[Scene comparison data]
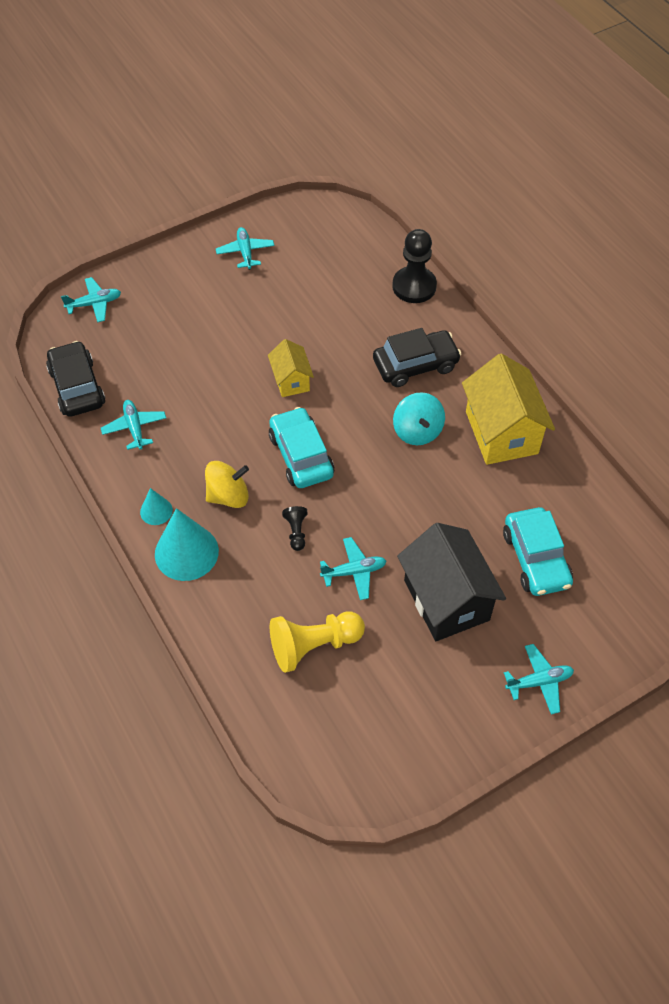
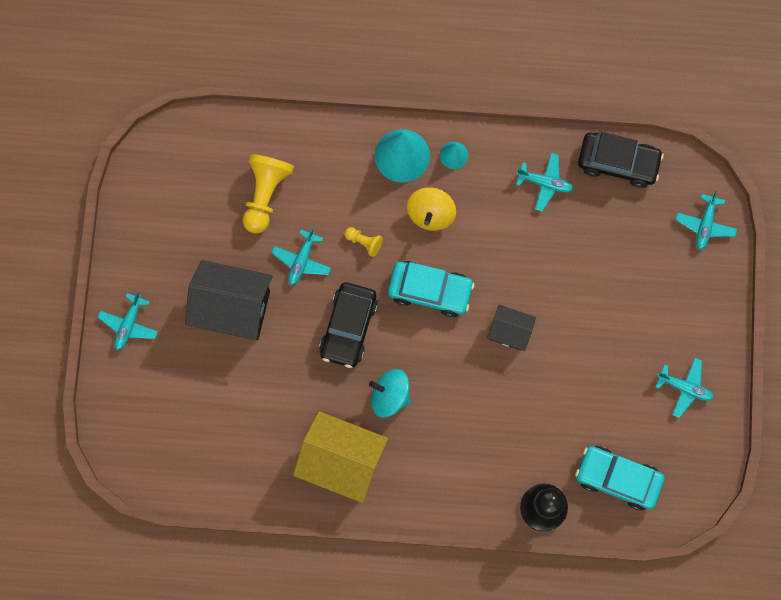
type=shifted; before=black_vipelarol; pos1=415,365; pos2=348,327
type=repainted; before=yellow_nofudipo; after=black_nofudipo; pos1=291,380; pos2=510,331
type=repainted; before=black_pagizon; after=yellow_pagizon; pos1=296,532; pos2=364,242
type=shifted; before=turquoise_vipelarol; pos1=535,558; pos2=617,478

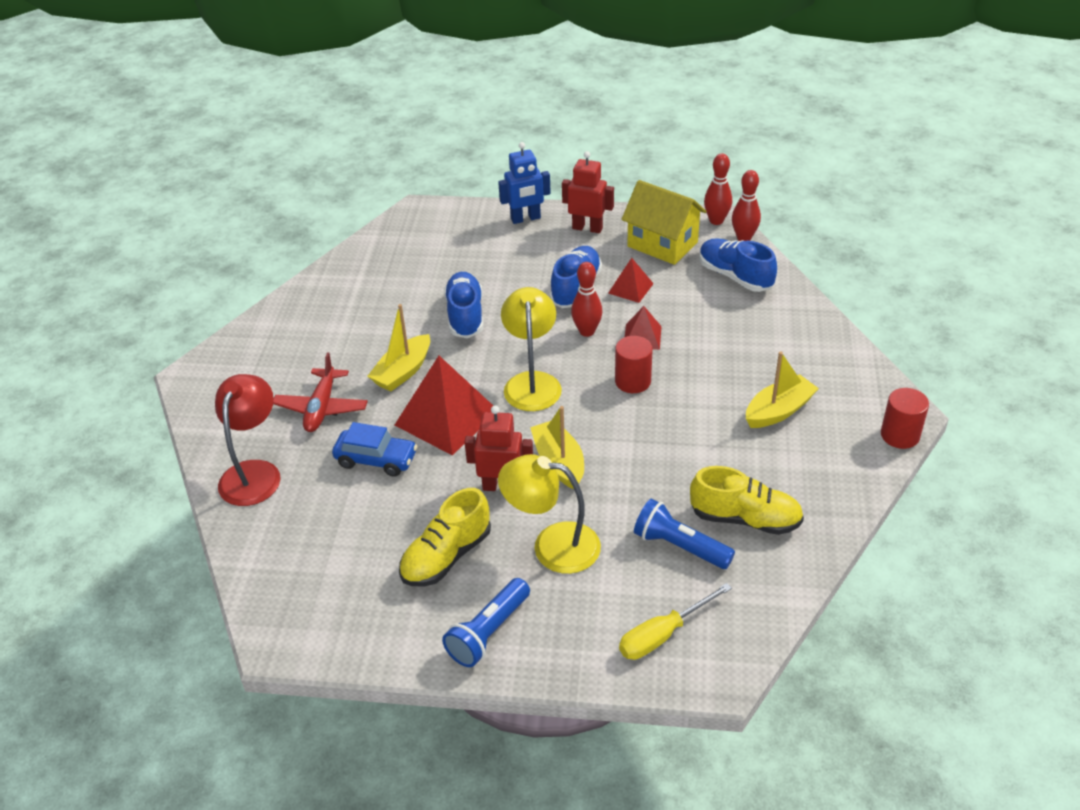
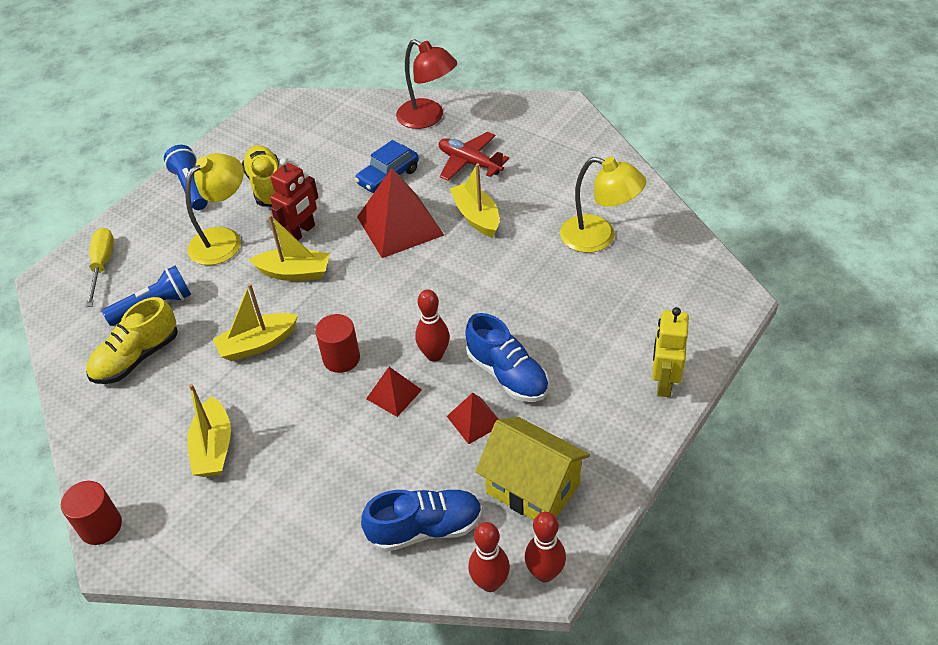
type=repainted; before=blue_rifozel; after=yellow_rifozel; pos1=525,219; pos2=664,382
type=gone; before=red_rifozel; pos1=587,228
type=rotated; before=yellow_nofudipo; pos1=662,244; pos2=532,488; turn=60
type=gone; before=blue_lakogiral; pos1=465,316
type=shifted; before=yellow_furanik; pos1=532,382; pos2=598,237
type=new; after=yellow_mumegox; pos2=258,344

[WHAT THE TASK REQUIRES] Write out again, exactly, each line from the one with "type=repainted; before=yellow_nofudipo; after=black_nofudipo;" to the end of the entries. No pictures go in.

[ANSWER TO THIS PROBLEM]
type=repainted; before=yellow_nofudipo; after=black_nofudipo; pos1=291,380; pos2=510,331
type=repainted; before=black_pagizon; after=yellow_pagizon; pos1=296,532; pos2=364,242
type=shifted; before=turquoise_vipelarol; pos1=535,558; pos2=617,478

type=repainted; before=blue_rifozel; after=yellow_rifozel; pos1=525,219; pos2=664,382
type=gone; before=red_rifozel; pos1=587,228
type=rotated; before=yellow_nofudipo; pos1=662,244; pos2=532,488; turn=60
type=gone; before=blue_lakogiral; pos1=465,316
type=shifted; before=yellow_furanik; pos1=532,382; pos2=598,237
type=new; after=yellow_mumegox; pos2=258,344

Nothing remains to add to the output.